**Extracted records**
::::
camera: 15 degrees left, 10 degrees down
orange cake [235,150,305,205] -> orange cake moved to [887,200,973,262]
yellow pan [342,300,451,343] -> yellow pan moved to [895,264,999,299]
::::
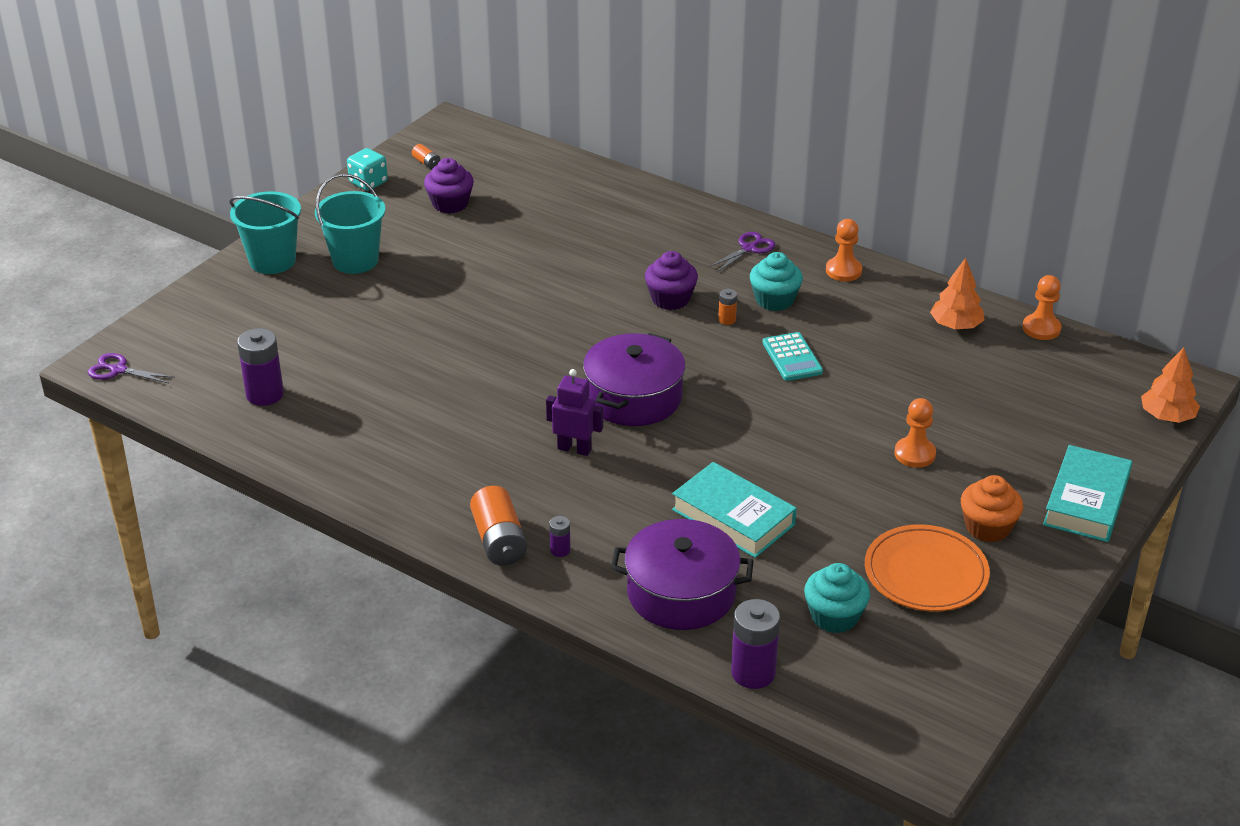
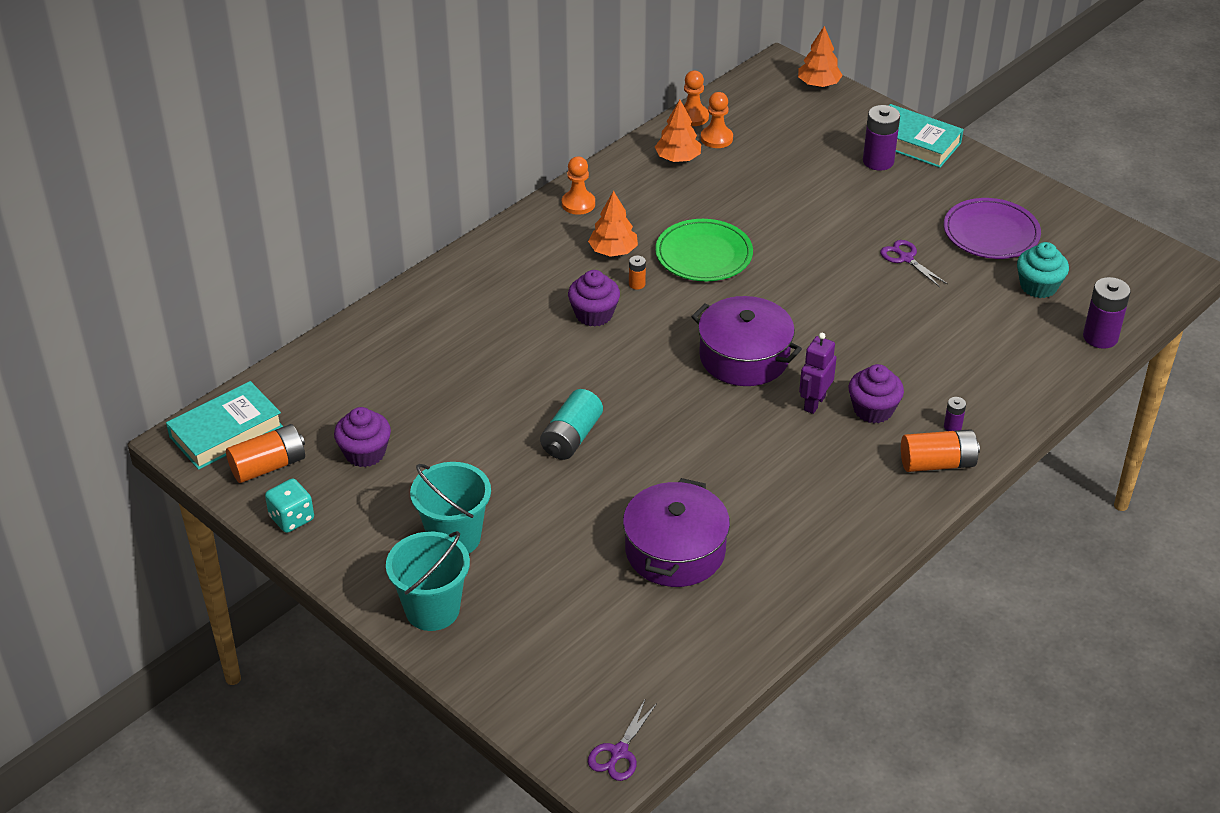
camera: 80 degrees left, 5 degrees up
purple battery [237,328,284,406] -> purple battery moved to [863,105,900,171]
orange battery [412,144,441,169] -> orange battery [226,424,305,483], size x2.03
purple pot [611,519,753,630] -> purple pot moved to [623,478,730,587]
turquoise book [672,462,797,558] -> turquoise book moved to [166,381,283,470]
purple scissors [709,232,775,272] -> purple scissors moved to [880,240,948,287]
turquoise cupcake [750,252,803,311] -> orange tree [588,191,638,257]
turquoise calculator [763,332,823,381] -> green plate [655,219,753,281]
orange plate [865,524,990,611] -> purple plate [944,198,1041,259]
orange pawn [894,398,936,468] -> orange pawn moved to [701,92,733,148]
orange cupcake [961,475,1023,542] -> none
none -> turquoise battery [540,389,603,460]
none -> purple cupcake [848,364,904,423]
::::
**Task description**
Extract, from the material above, each line holding the word "left".

**Output of the task**
camera: 15 degrees left, 10 degrees down
camera: 80 degrees left, 5 degrees up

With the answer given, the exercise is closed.